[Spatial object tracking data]

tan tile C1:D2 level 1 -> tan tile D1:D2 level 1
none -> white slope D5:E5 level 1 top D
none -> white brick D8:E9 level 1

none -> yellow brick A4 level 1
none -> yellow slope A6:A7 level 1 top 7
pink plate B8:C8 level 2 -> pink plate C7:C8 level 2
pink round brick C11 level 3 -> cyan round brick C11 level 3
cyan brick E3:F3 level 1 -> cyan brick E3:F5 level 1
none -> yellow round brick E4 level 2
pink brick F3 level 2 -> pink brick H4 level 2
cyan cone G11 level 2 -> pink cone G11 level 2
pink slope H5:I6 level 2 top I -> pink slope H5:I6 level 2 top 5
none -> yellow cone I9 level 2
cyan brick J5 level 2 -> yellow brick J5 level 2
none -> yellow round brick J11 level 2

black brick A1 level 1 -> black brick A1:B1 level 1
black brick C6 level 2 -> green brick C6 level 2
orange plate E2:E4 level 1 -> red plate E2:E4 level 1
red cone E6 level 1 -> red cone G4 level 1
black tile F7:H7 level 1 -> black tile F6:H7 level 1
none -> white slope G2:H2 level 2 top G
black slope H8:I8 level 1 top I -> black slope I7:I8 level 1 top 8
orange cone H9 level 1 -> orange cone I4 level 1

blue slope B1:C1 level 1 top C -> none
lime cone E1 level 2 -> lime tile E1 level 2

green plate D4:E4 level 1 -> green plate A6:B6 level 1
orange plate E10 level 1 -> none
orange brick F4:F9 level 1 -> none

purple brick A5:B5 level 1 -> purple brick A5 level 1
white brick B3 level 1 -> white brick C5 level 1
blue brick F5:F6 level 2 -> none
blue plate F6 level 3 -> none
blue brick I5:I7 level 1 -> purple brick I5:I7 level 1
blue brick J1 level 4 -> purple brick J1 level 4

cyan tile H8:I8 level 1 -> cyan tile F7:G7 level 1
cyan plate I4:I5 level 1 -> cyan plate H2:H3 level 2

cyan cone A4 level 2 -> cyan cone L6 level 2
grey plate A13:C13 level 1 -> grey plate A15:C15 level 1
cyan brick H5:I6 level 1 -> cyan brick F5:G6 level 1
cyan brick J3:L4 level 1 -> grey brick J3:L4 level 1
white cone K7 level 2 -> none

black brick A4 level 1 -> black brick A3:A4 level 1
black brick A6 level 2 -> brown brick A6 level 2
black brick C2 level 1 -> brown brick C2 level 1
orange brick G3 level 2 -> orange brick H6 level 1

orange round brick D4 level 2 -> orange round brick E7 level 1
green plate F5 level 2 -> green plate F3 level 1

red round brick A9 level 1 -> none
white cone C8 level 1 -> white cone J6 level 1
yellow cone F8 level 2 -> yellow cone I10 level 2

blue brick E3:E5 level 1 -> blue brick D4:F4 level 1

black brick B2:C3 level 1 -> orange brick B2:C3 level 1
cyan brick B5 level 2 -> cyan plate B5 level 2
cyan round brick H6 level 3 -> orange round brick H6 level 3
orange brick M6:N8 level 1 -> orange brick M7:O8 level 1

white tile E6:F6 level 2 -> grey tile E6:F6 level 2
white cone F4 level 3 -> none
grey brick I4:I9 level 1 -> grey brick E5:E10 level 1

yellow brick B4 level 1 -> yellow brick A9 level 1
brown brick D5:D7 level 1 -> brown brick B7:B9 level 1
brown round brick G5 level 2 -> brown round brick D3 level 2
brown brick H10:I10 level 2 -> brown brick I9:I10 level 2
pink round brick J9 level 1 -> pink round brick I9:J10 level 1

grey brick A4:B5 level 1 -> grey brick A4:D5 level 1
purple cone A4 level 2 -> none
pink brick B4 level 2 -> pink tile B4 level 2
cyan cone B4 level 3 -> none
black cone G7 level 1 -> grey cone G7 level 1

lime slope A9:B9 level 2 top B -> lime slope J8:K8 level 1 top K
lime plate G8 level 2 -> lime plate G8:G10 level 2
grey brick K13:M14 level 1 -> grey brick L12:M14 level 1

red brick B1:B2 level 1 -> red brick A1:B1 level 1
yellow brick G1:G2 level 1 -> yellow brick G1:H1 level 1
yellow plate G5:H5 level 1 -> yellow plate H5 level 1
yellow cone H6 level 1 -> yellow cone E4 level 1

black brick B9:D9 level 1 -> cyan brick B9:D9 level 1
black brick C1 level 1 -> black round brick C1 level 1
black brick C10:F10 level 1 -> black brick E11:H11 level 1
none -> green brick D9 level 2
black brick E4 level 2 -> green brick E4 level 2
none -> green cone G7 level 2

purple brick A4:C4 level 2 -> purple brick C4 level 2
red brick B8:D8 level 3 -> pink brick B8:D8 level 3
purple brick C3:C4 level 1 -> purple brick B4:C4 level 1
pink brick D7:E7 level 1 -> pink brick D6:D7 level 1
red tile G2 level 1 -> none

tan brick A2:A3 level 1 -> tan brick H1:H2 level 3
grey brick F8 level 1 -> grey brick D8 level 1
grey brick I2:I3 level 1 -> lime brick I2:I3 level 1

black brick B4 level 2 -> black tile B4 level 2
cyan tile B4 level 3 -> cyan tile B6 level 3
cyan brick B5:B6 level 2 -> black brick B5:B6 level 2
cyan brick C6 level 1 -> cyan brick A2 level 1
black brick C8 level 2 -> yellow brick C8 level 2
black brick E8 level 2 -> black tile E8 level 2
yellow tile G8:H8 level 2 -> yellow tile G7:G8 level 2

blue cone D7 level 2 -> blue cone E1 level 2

→ TASK STATEMENT
Only the lines above starting at the line that holds "red round brick A9 level 1 -> none" and ending at the line that holds "black brick B2:C3" are to be repeated, exactly and in full.

→ YOUR SOLUTION
red round brick A9 level 1 -> none
white cone C8 level 1 -> white cone J6 level 1
yellow cone F8 level 2 -> yellow cone I10 level 2

blue brick E3:E5 level 1 -> blue brick D4:F4 level 1

black brick B2:C3 level 1 -> orange brick B2:C3 level 1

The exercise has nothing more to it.